Problem description:
Find the line with "pink circle: (125, 42) -> (93, 41), size x1.5" in the records below. Output exactly from there until after the line with "blue arrow: (69, 99) -> (107, 122), moved", without pictures.

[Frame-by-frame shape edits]
——

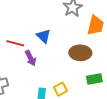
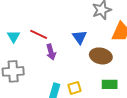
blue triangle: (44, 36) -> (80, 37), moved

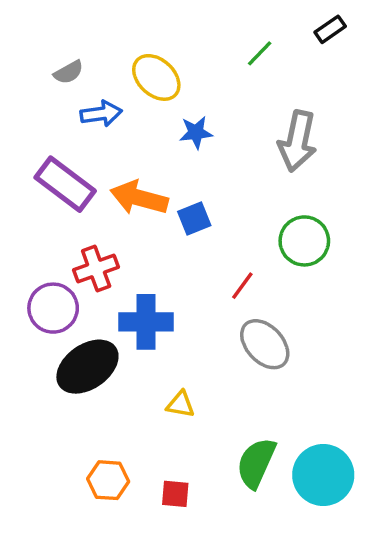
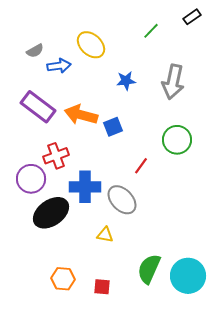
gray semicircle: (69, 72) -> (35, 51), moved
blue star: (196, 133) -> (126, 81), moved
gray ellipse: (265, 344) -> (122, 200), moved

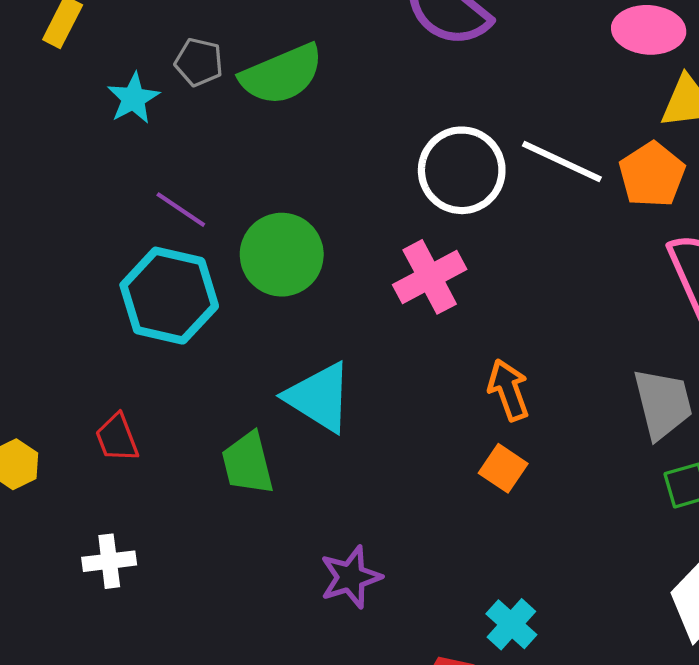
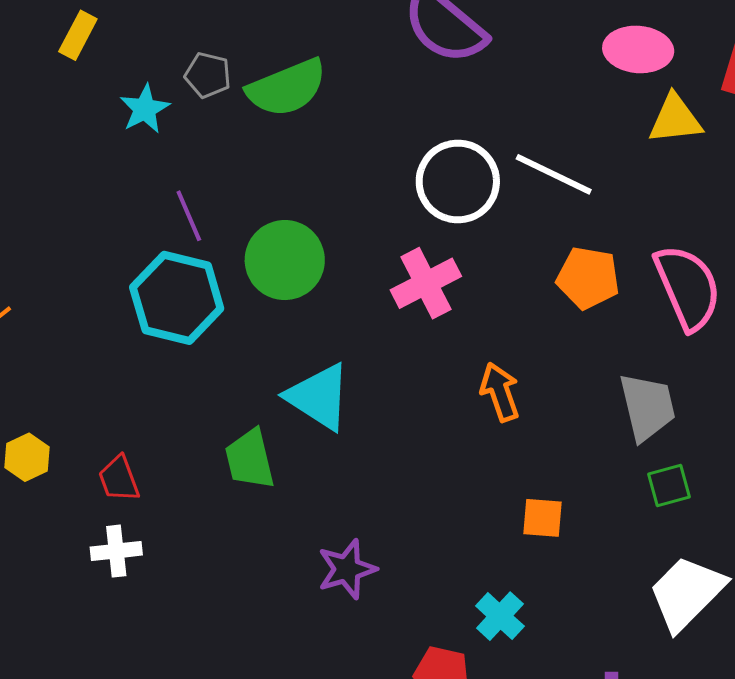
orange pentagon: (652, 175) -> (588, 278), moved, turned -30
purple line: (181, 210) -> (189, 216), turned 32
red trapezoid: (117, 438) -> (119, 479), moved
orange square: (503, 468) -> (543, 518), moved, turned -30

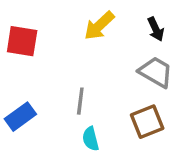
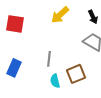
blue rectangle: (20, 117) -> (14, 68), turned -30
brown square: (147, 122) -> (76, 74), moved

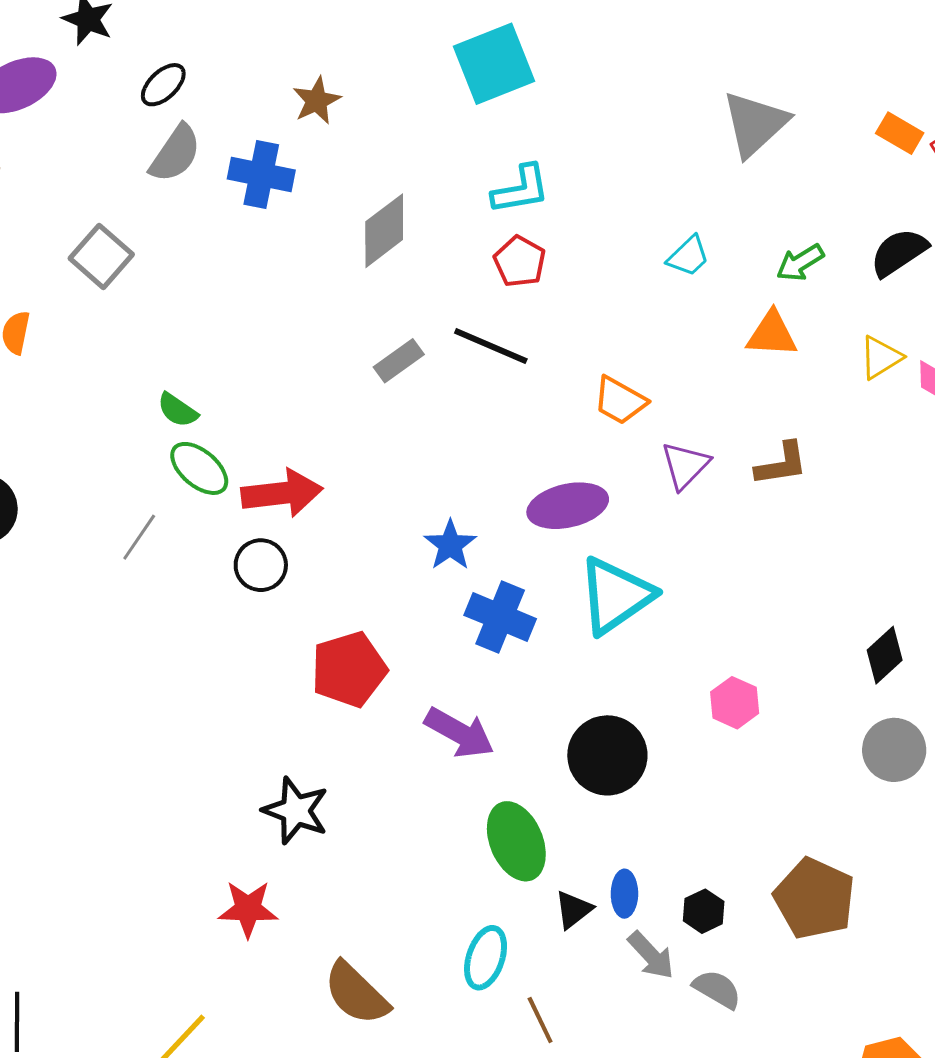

——

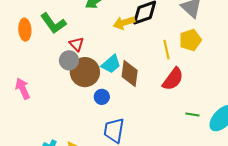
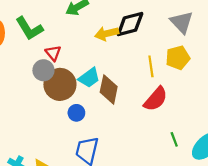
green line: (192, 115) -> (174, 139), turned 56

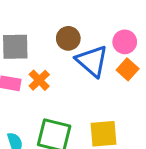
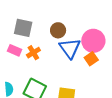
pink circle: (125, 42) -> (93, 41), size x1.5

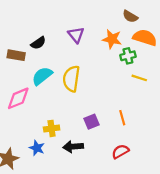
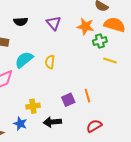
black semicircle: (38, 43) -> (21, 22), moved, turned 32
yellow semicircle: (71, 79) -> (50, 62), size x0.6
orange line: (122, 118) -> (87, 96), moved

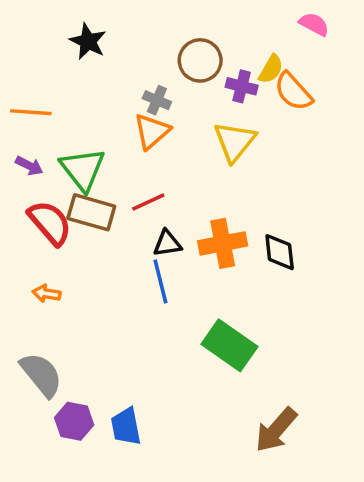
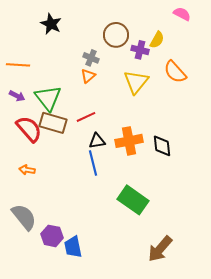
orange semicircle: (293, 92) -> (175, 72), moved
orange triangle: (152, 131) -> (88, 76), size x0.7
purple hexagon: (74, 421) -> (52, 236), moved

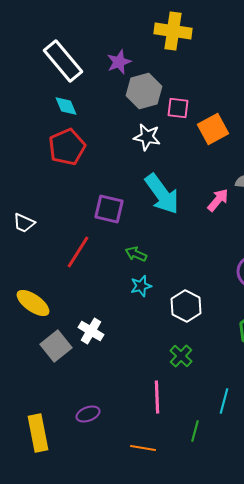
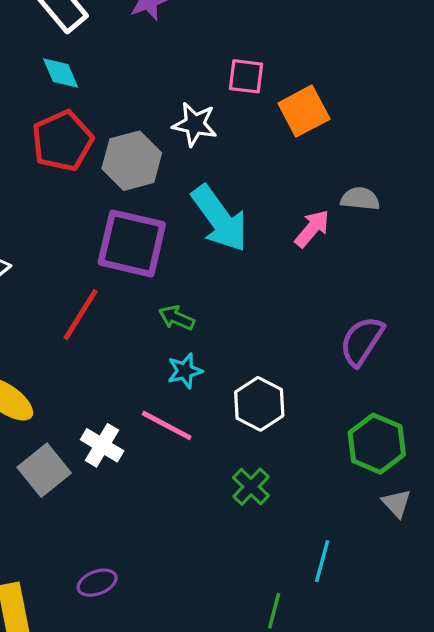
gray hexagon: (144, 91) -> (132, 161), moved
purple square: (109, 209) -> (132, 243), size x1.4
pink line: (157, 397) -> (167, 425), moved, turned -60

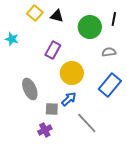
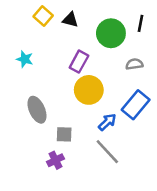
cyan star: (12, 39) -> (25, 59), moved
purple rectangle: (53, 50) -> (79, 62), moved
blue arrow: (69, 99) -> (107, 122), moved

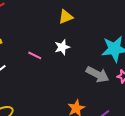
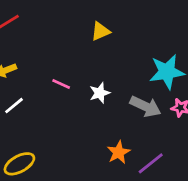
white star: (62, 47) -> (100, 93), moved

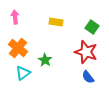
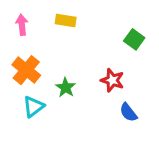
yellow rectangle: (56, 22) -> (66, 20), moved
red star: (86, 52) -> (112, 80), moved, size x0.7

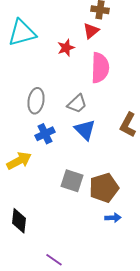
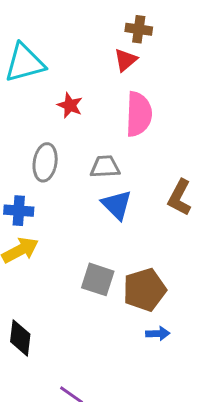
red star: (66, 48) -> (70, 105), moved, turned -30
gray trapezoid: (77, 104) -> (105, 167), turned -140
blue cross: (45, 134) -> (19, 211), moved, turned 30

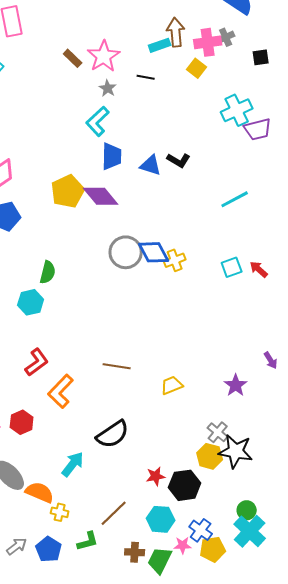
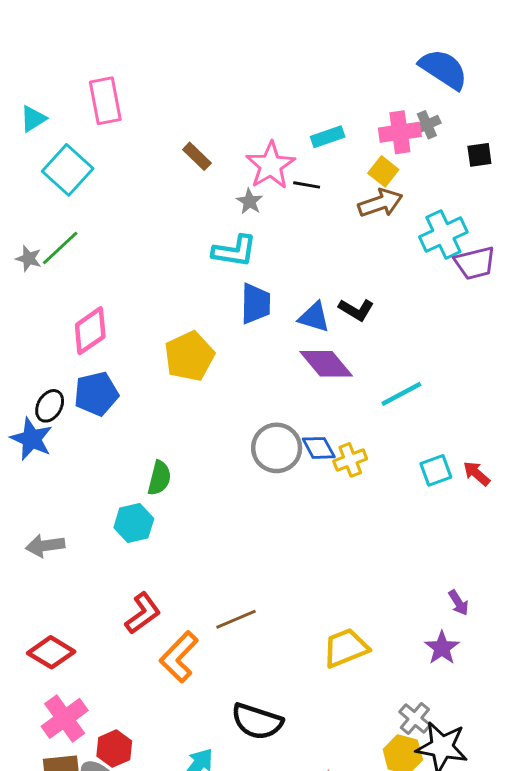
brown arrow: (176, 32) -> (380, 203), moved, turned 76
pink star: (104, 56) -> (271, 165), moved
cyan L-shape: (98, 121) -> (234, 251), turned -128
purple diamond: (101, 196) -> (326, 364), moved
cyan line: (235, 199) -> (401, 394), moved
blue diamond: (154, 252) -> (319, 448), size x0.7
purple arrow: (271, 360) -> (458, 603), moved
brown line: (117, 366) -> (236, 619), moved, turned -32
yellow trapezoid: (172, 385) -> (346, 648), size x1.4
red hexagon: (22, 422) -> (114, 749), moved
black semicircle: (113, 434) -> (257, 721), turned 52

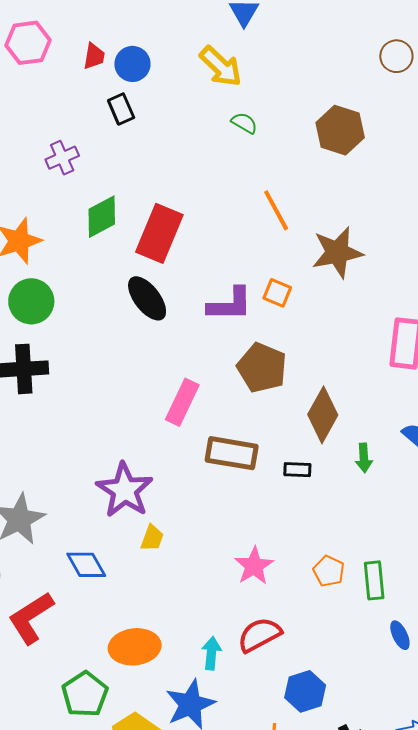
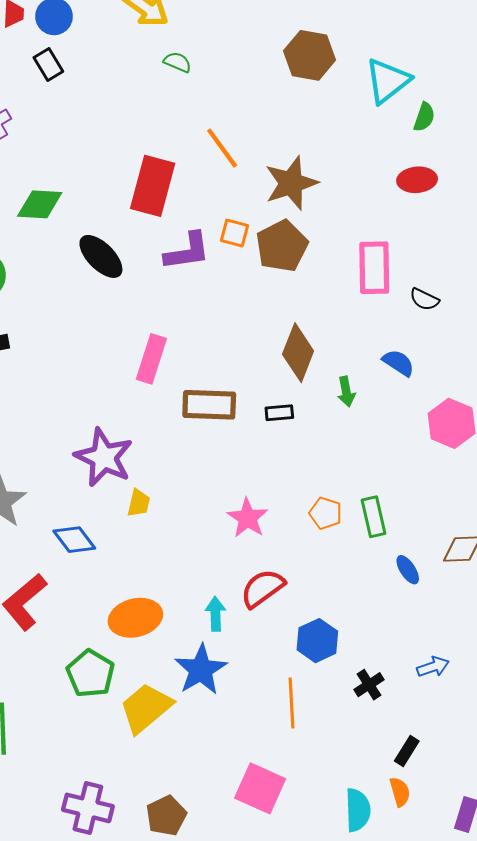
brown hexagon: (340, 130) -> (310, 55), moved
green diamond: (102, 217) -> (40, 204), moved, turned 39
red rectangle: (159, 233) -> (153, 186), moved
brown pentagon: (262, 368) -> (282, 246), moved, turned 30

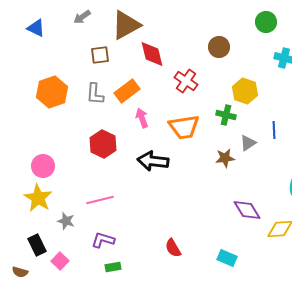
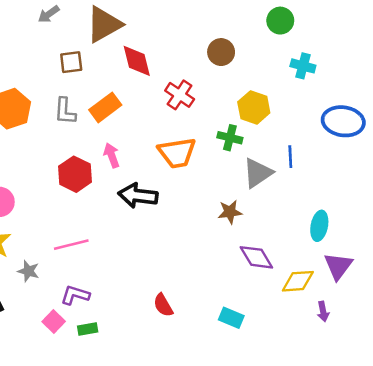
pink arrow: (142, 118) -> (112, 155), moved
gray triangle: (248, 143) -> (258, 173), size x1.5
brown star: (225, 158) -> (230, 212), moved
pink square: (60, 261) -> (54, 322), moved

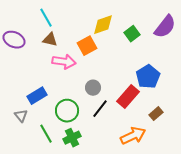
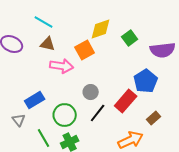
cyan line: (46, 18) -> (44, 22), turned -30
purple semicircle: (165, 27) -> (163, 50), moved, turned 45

——

Response to this exercise:
pink circle: (125, 42) -> (93, 41), size x1.5

black semicircle: (38, 43) -> (21, 22), moved, turned 32
yellow semicircle: (71, 79) -> (50, 62), size x0.6
orange line: (122, 118) -> (87, 96), moved

orange semicircle: (293, 92) -> (175, 72), moved
orange triangle: (152, 131) -> (88, 76), size x0.7
purple hexagon: (74, 421) -> (52, 236), moved

gray hexagon: (144, 91) -> (132, 161), moved
purple square: (109, 209) -> (132, 243), size x1.4
pink line: (157, 397) -> (167, 425), moved, turned -60

cyan star: (12, 39) -> (25, 59), moved
purple rectangle: (53, 50) -> (79, 62), moved
blue arrow: (69, 99) -> (107, 122), moved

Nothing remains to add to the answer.